TASK DESCRIPTION
Where a line of the material includes the string "SCALE", copy that line.

DATA FOR THE TASK

———

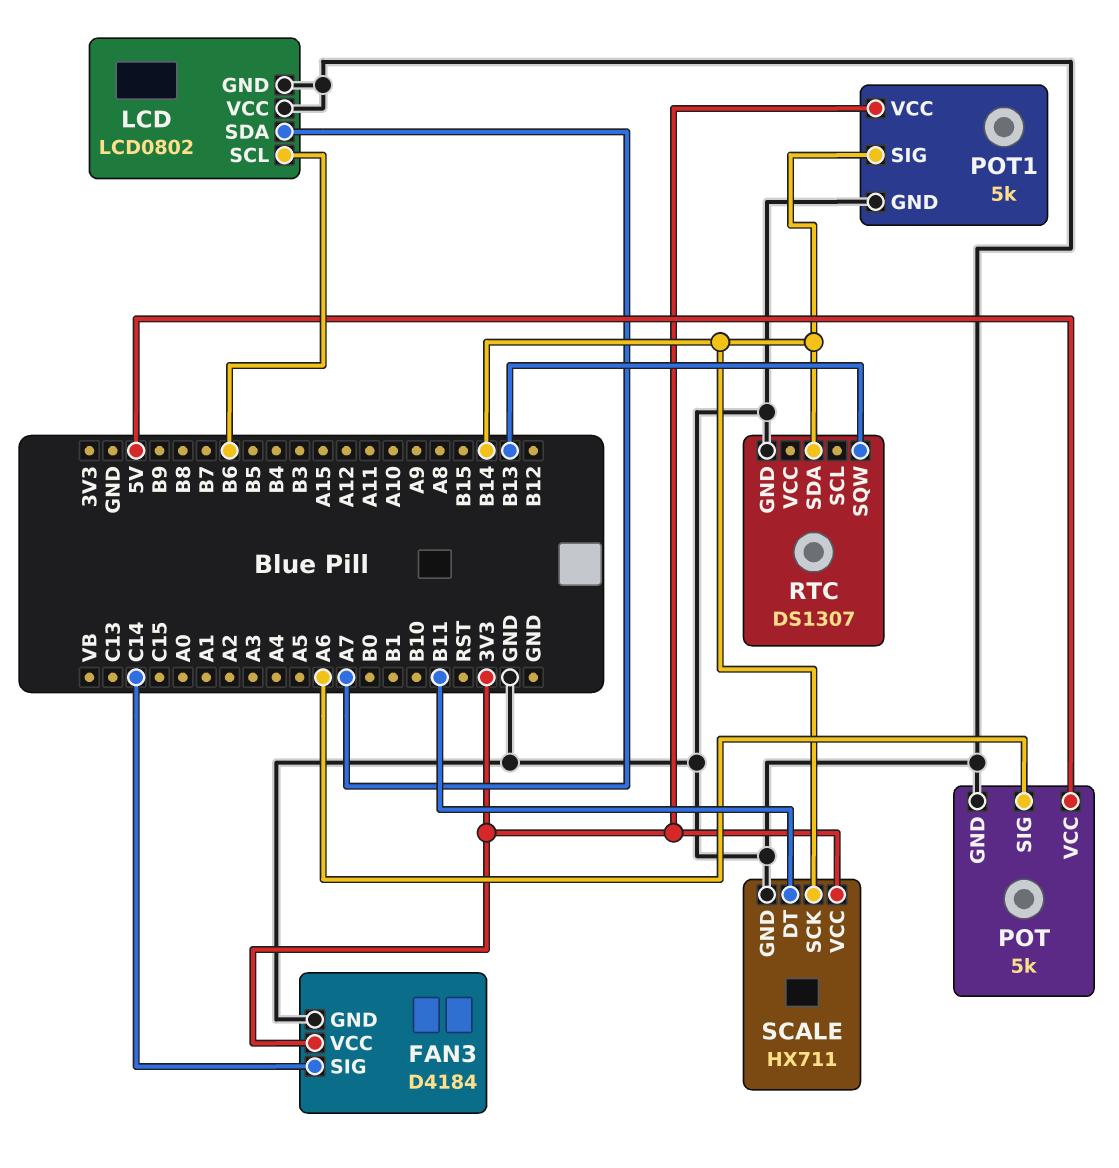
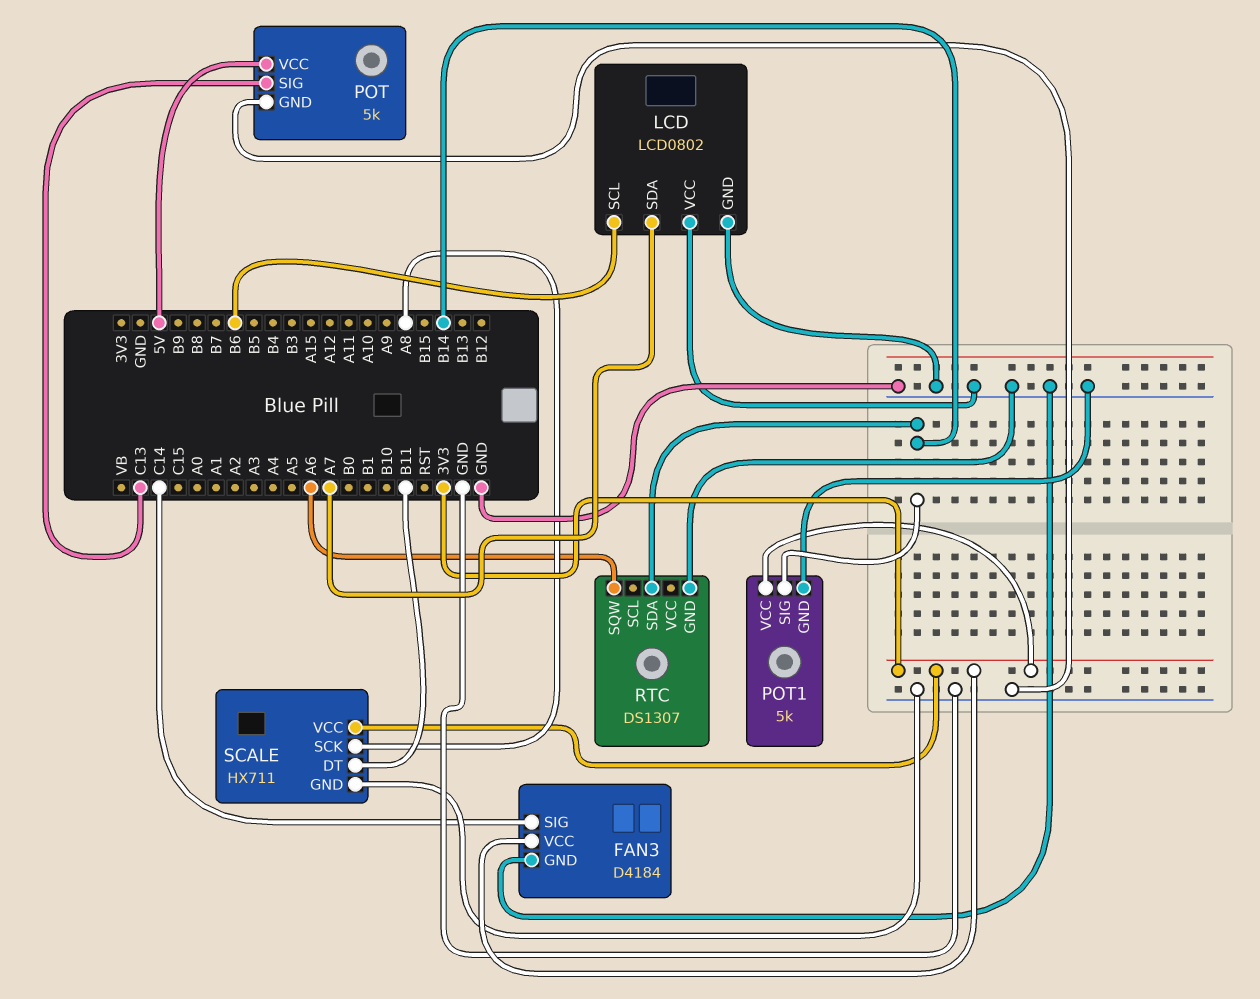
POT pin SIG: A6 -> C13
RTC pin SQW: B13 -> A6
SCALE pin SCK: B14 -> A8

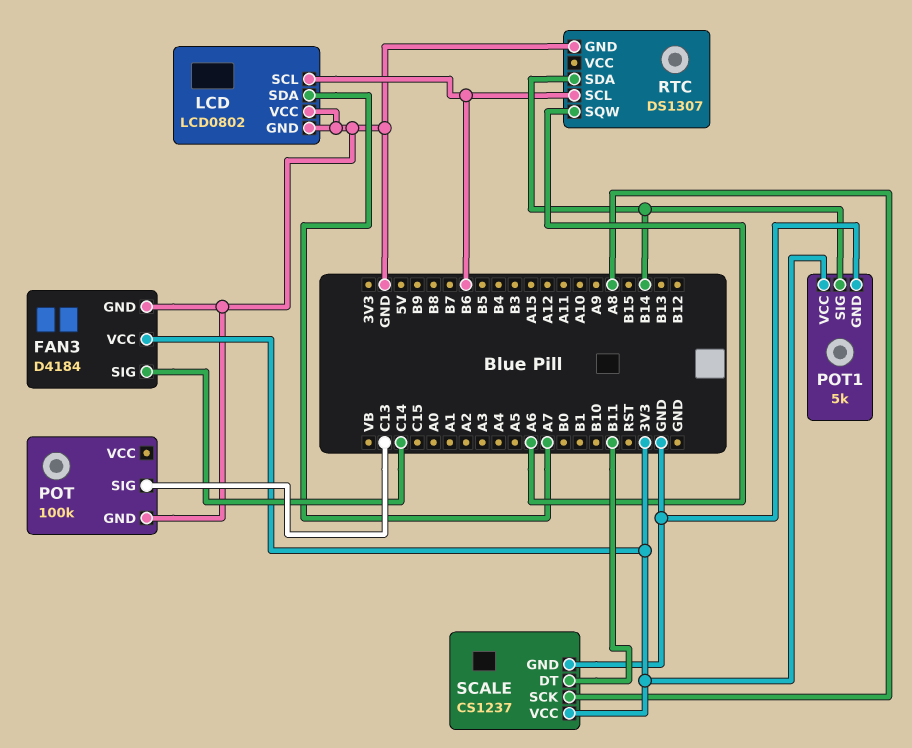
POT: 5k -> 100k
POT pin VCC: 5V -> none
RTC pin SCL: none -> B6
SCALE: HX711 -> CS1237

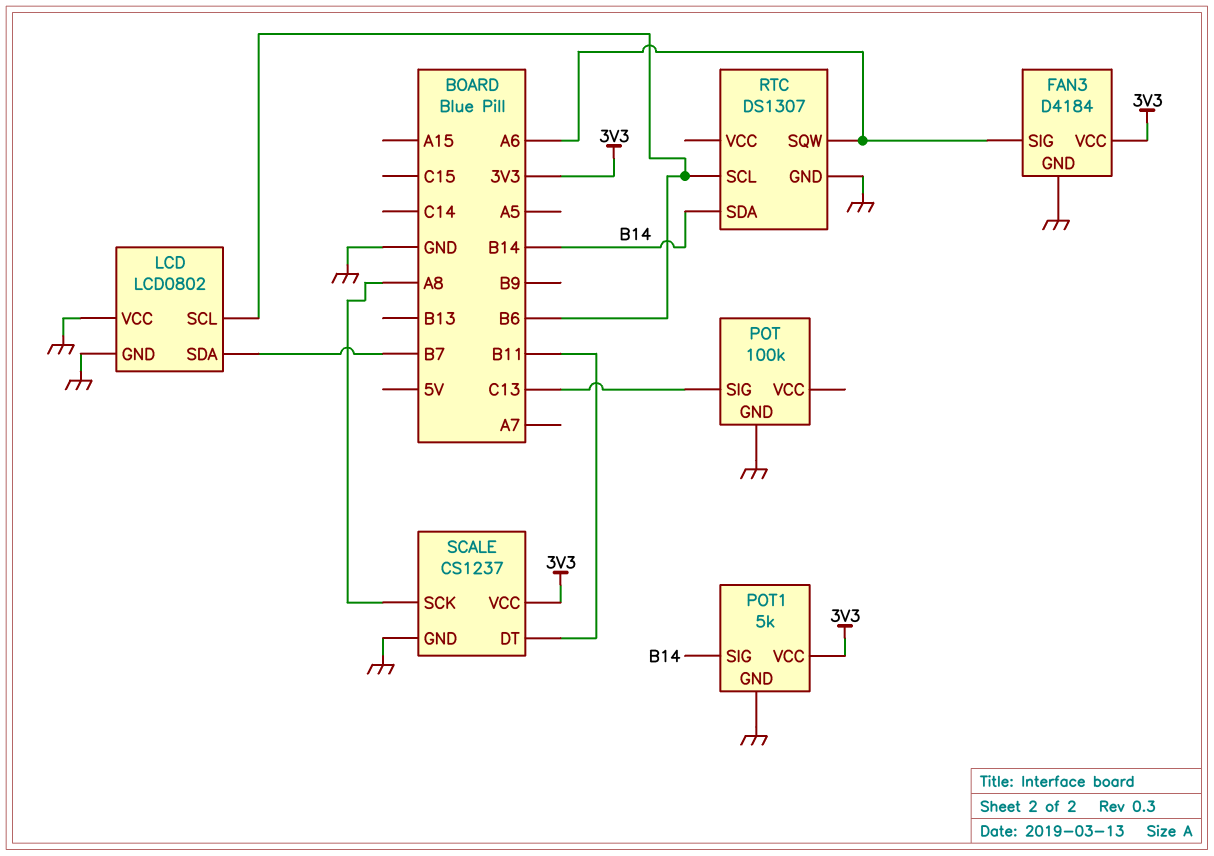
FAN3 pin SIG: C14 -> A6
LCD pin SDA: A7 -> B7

———

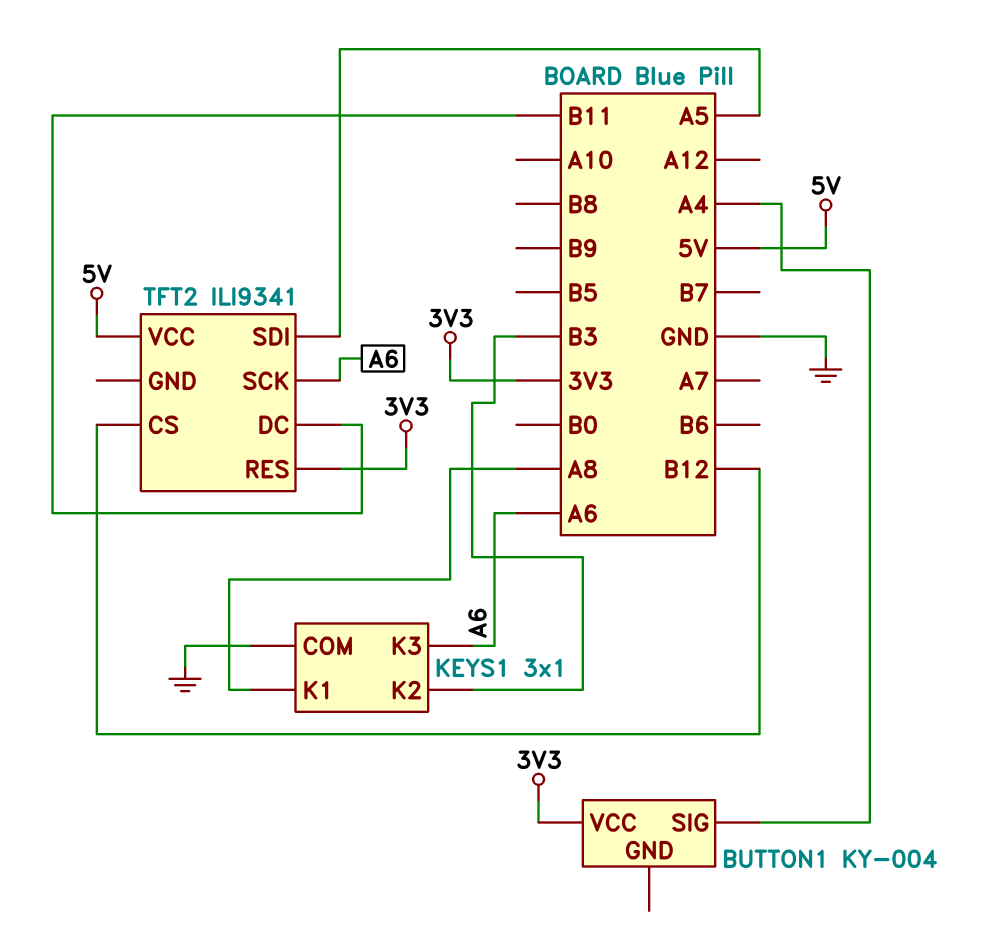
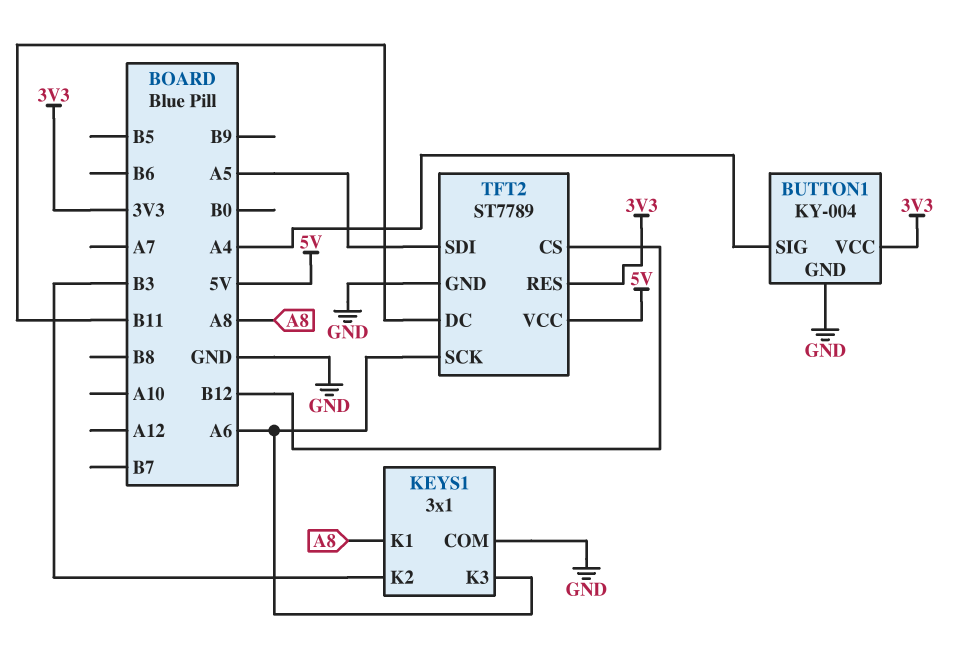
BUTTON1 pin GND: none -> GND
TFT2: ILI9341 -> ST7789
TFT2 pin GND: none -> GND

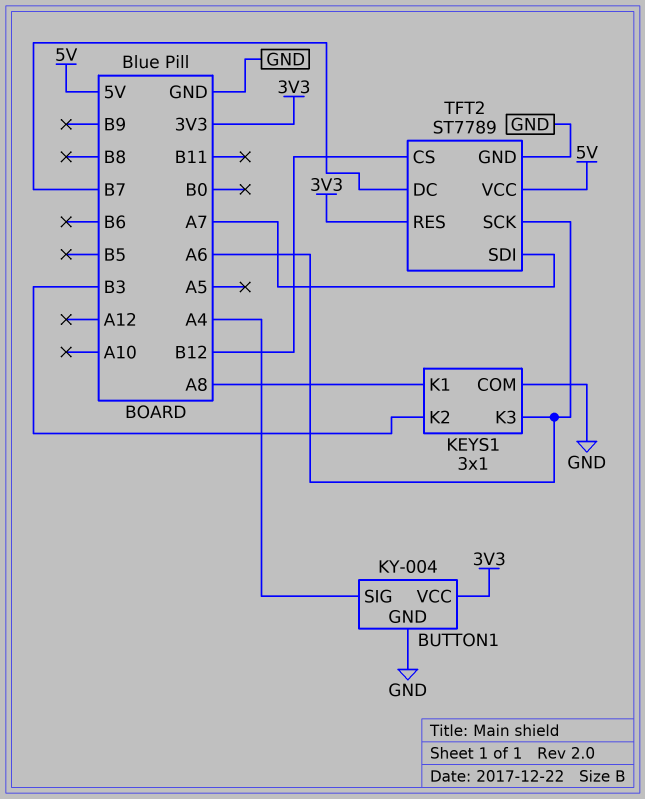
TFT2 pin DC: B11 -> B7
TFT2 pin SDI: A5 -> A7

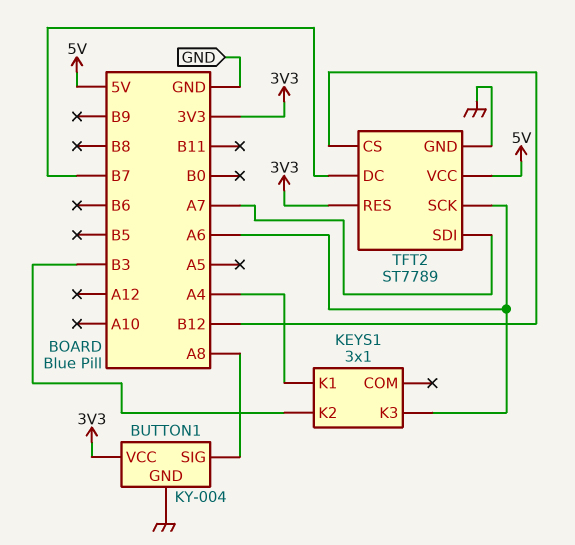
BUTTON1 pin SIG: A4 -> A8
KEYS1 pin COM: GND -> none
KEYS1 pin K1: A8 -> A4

———

WRITTEN REPLY
SCALE pin SCK: B14 -> A8
SCALE: HX711 -> CS1237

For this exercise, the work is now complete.